▶ REQUIRED ACTION: The result should be every line of the listing that contains "pink".

= = = = =

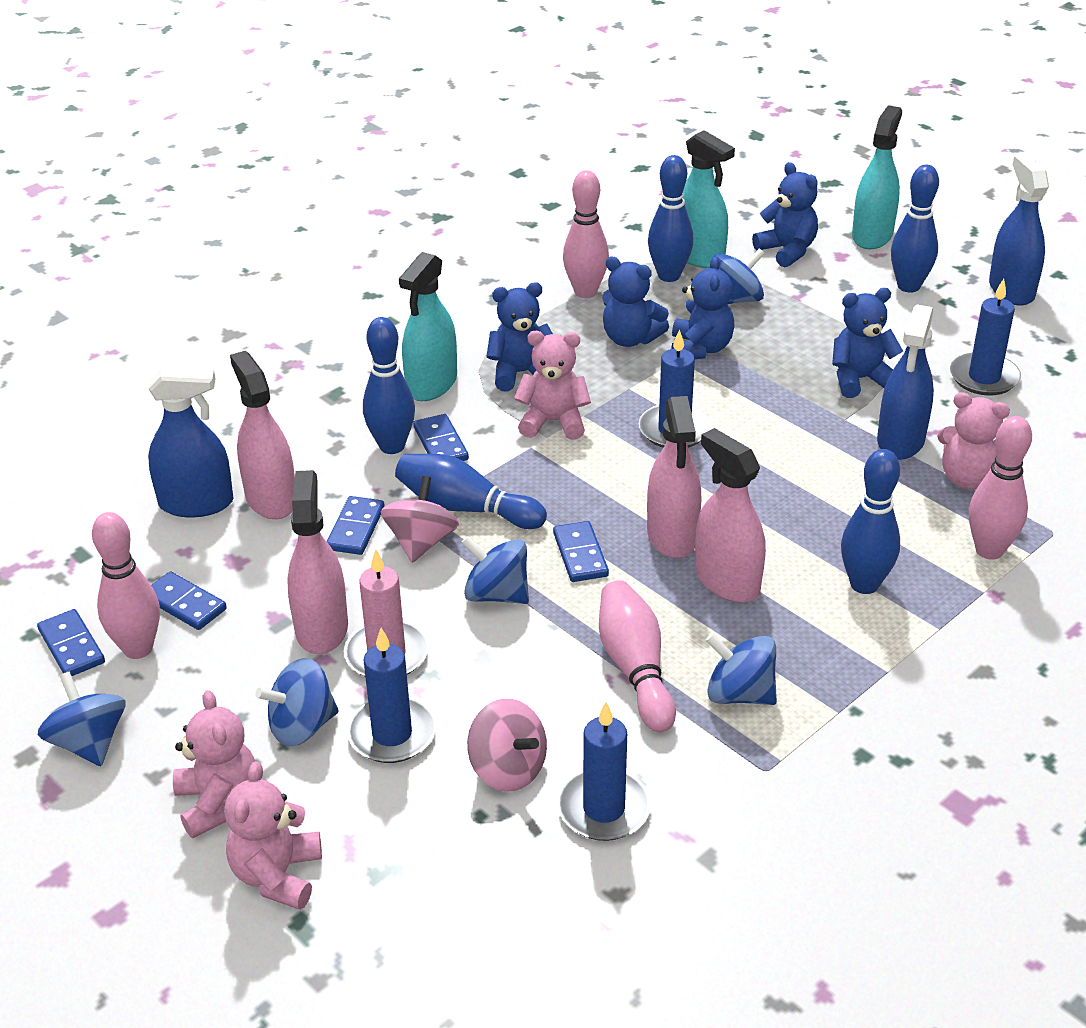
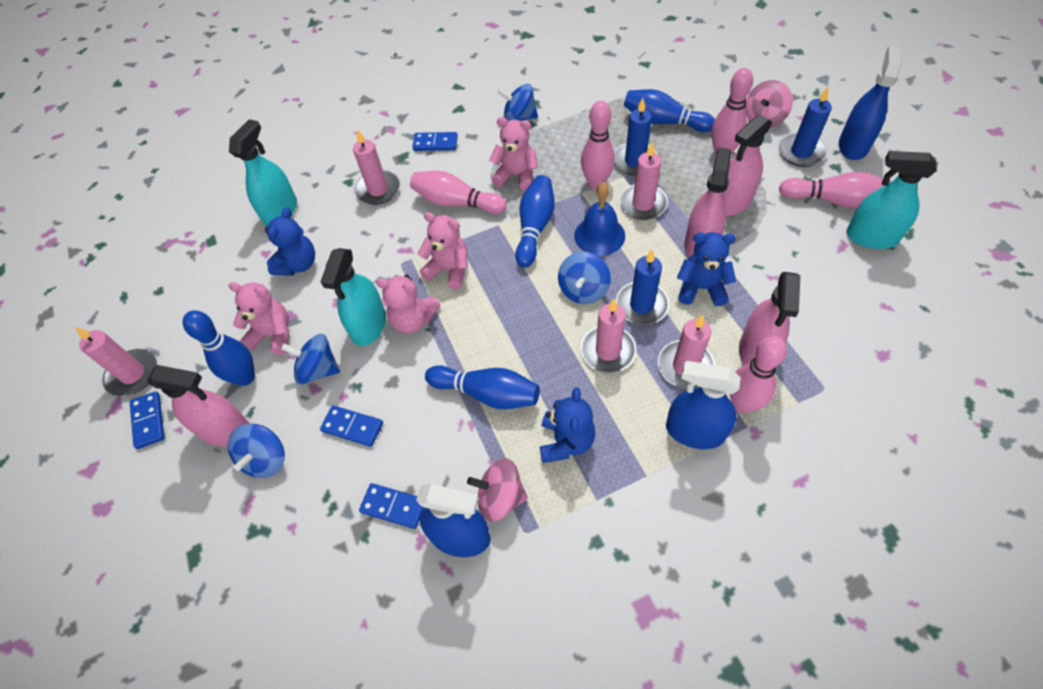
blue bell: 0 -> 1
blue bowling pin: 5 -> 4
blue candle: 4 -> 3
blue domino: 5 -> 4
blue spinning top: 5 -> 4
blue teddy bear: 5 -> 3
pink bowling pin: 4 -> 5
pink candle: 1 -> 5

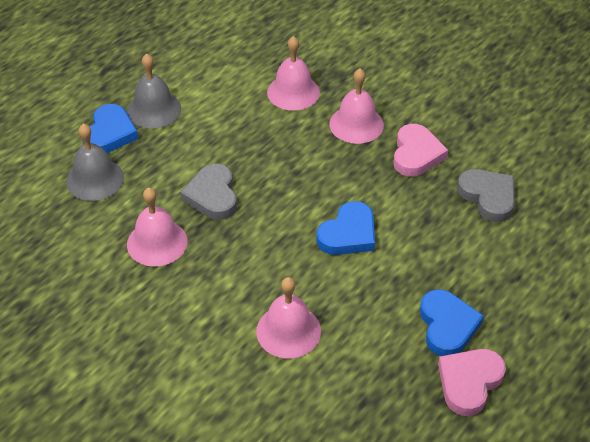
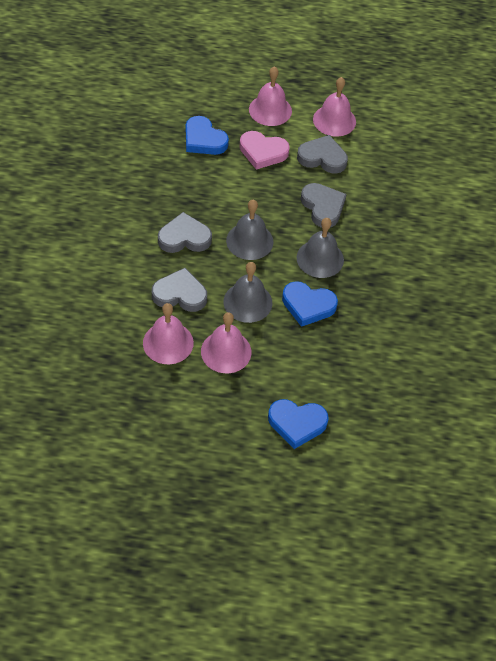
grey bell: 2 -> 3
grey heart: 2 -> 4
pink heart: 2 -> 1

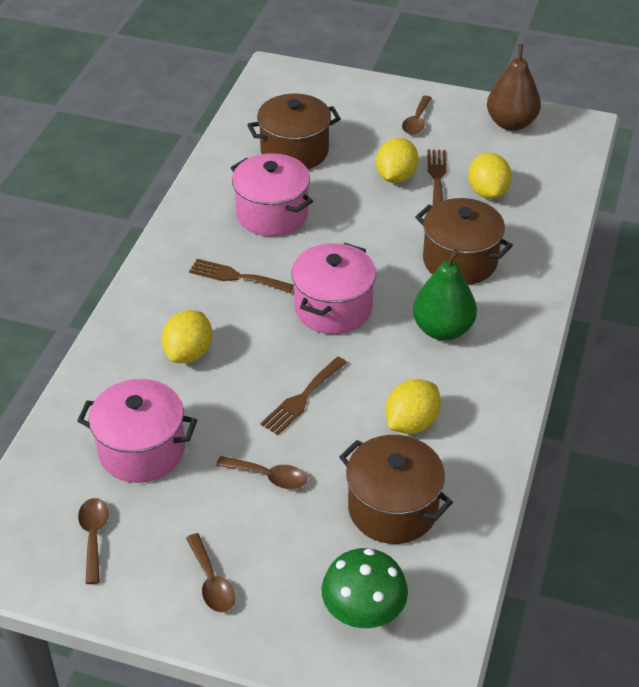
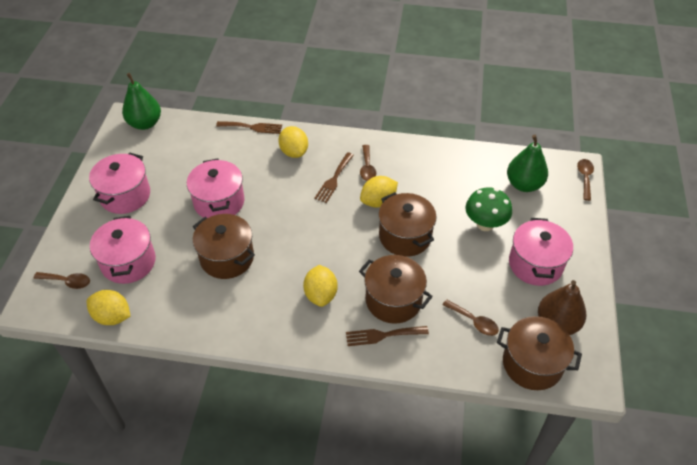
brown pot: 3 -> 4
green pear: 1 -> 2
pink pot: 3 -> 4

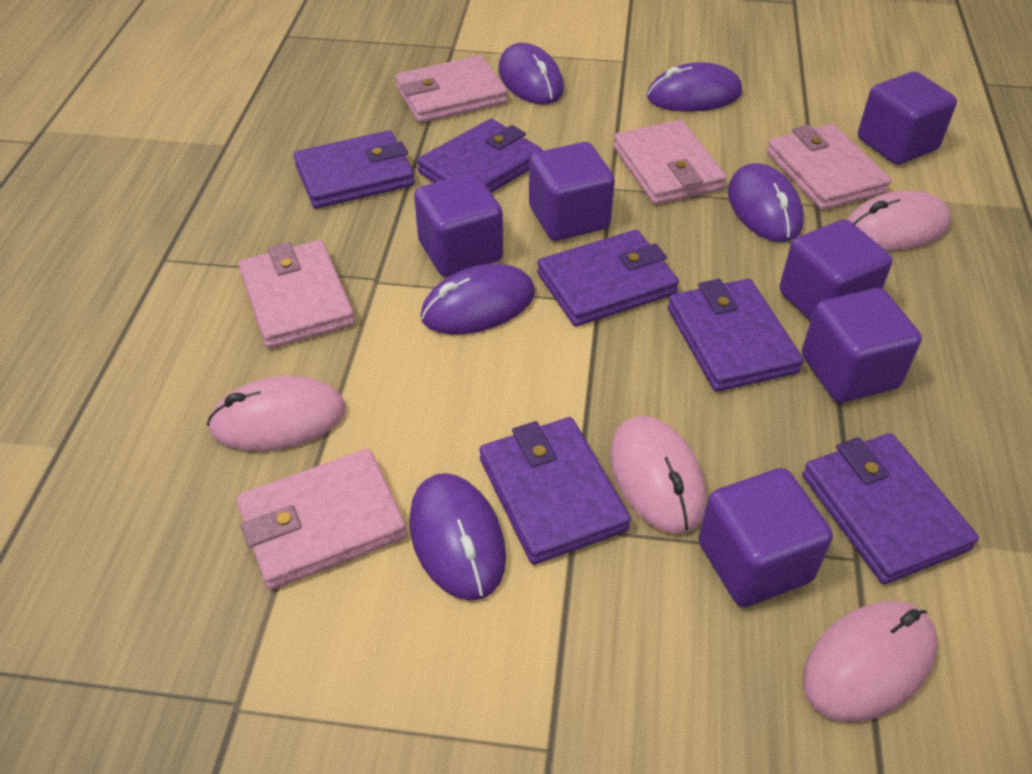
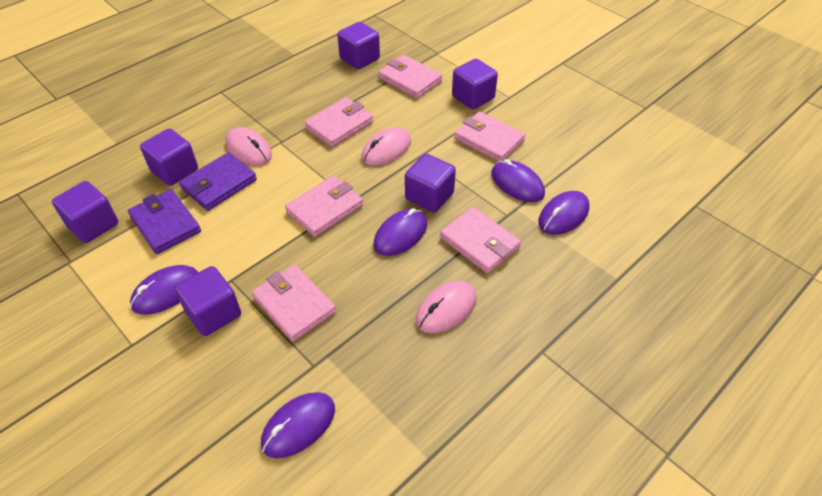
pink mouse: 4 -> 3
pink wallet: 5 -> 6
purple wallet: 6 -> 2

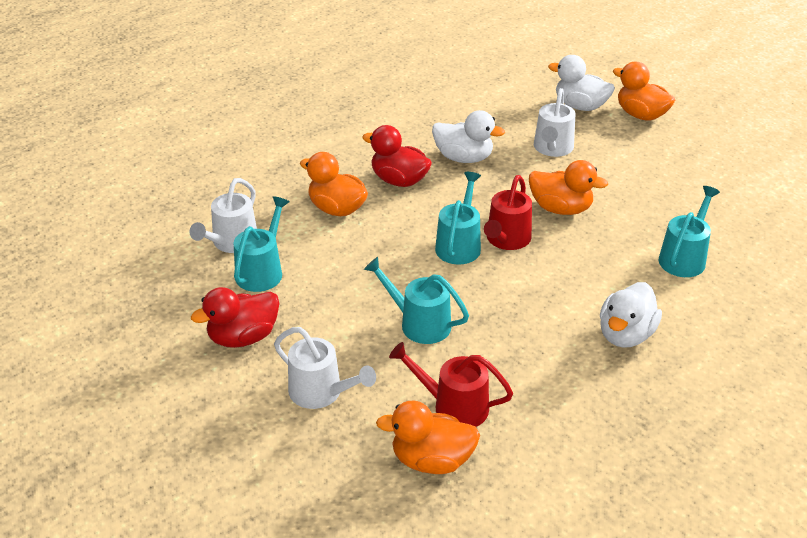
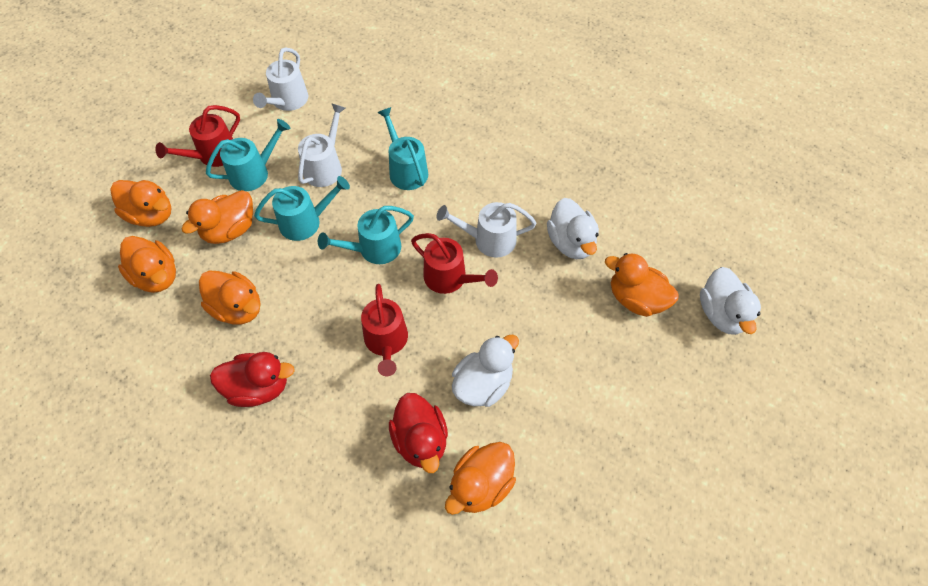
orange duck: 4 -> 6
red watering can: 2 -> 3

= = = = =

▶ TASK ANSWER:
pink bowling pin: 4 -> 5
pink candle: 1 -> 5
pink heart: 2 -> 1
pink pot: 3 -> 4
pink mouse: 4 -> 3
pink wallet: 5 -> 6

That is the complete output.